*** Opening INPUT ***
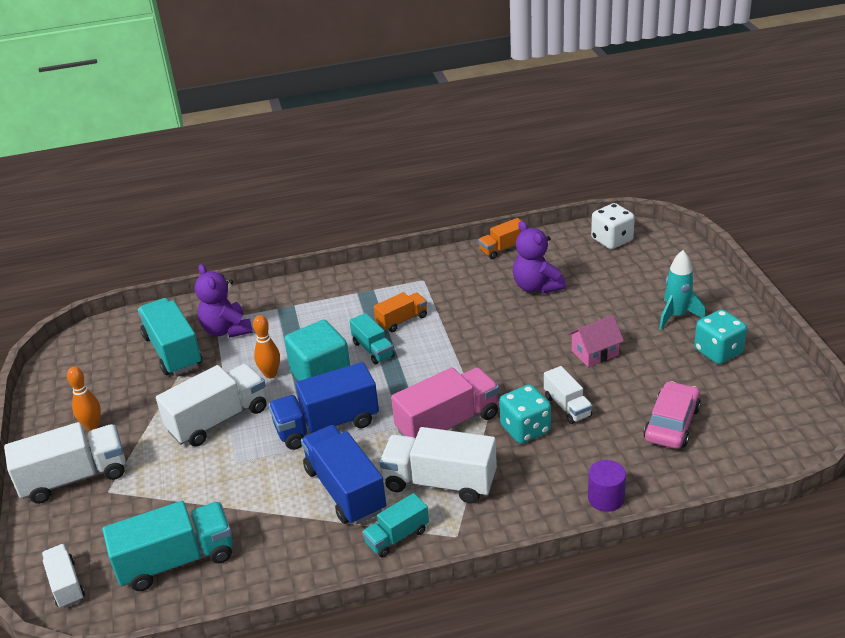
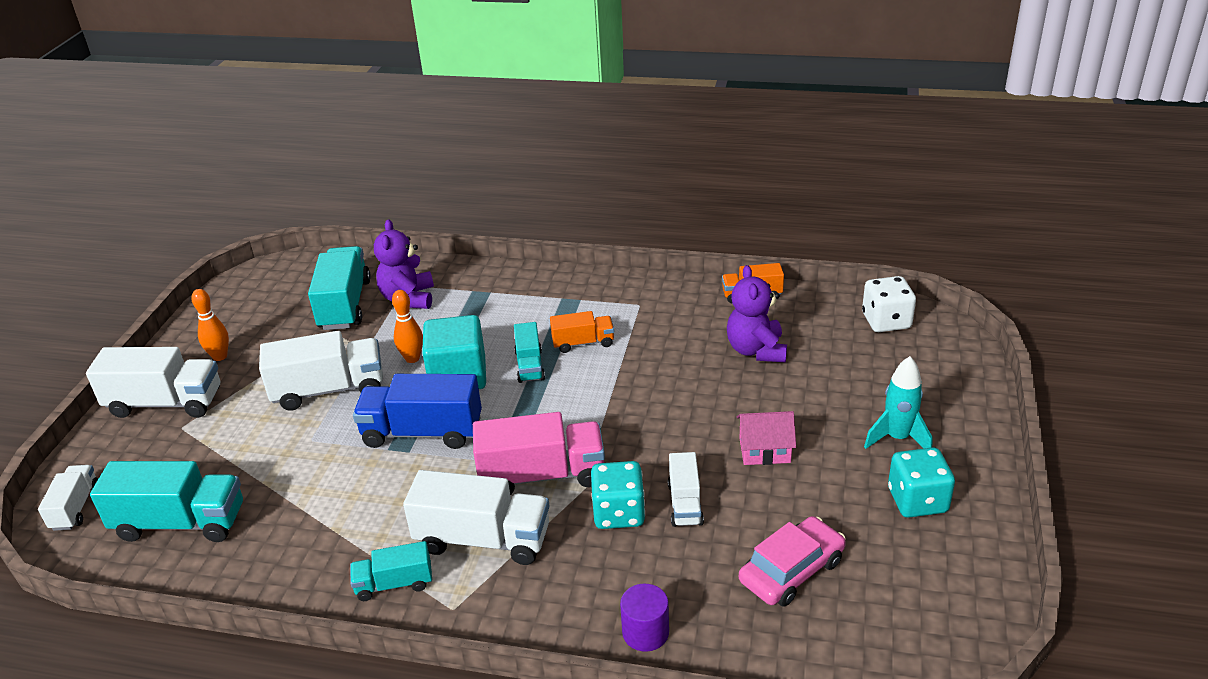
camera: 25 degrees right, 0 degrees up
(345, 490) = (385, 511): blue truck -> none
(440, 482) = (483, 539): white truck -> white truck turned 150 degrees clockwise

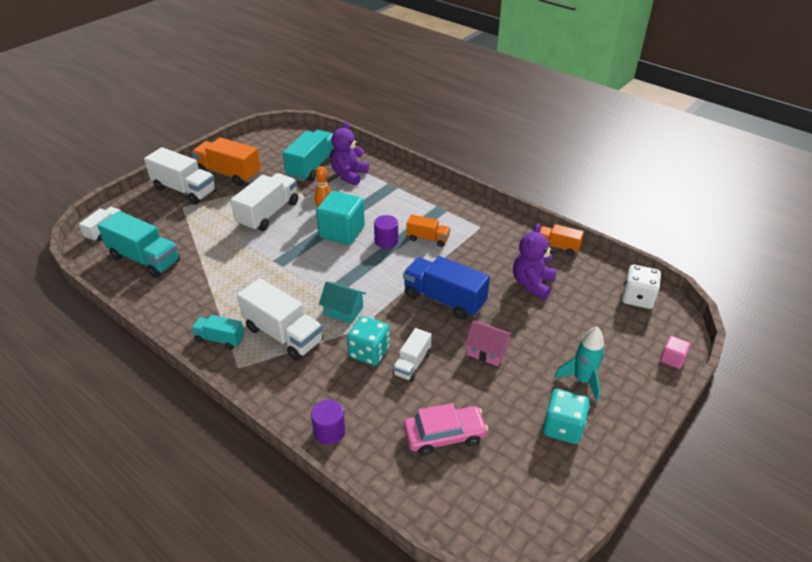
camera: 25 degrees right, 5 degrees up
(220, 356) = (228, 174): orange bowling pin -> orange truck
(329, 390) = (268, 214): white truck -> white truck turned 75 degrees counterclockwise
(422, 432) = (298, 258): blue truck -> blue truck (444, 299)
(529, 365) = (386, 241): turquoise truck -> purple cylinder
(542, 475) = (343, 311): pink truck -> turquoise house
(973, 374) = (672, 359): none -> pink cube

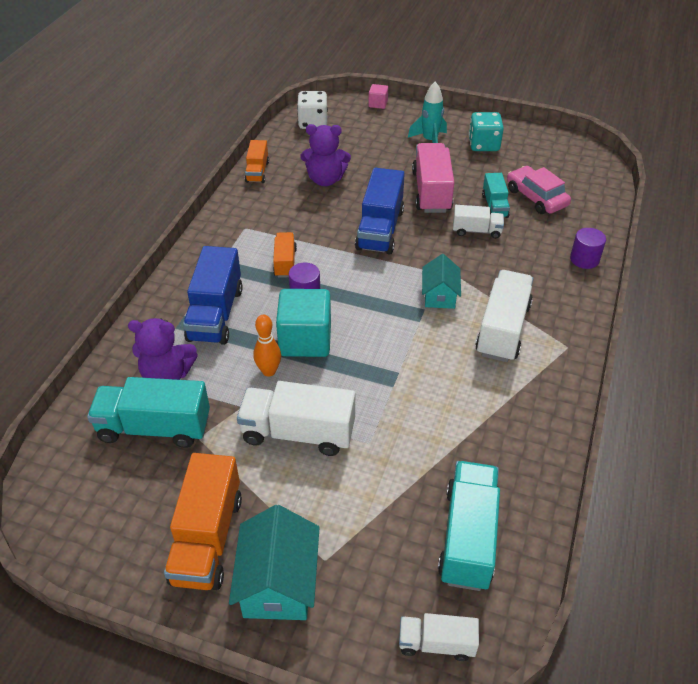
camera: 110 degrees left, 5 degrees up
(184, 190) = (278, 583): white truck -> turquoise house
(220, 339) = (544, 379): turquoise truck -> turquoise truck (494, 206)
(369, 352) = (482, 261): turquoise dice -> none
(391, 199) = (215, 314): none -> blue truck
(487, 351) = (431, 191): pink house -> pink truck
*** Closing INPUT ***
DIRECTIVE - Start at the top line above and repeat the records verbatim, leaving images out.

RESULT FOR THIS TASK -
camera: 25 degrees right, 0 degrees up
(345, 490) = (385, 511): blue truck -> none
(440, 482) = (483, 539): white truck -> white truck turned 150 degrees clockwise

camera: 25 degrees right, 5 degrees up
(220, 356) = (228, 174): orange bowling pin -> orange truck
(329, 390) = (268, 214): white truck -> white truck turned 75 degrees counterclockwise
(422, 432) = (298, 258): blue truck -> blue truck (444, 299)
(529, 365) = (386, 241): turquoise truck -> purple cylinder
(542, 475) = (343, 311): pink truck -> turquoise house
(973, 374) = (672, 359): none -> pink cube

camera: 110 degrees left, 5 degrees up
(184, 190) = (278, 583): white truck -> turquoise house
(220, 339) = (544, 379): turquoise truck -> turquoise truck (494, 206)
(369, 352) = (482, 261): turquoise dice -> none
(391, 199) = (215, 314): none -> blue truck
(487, 351) = (431, 191): pink house -> pink truck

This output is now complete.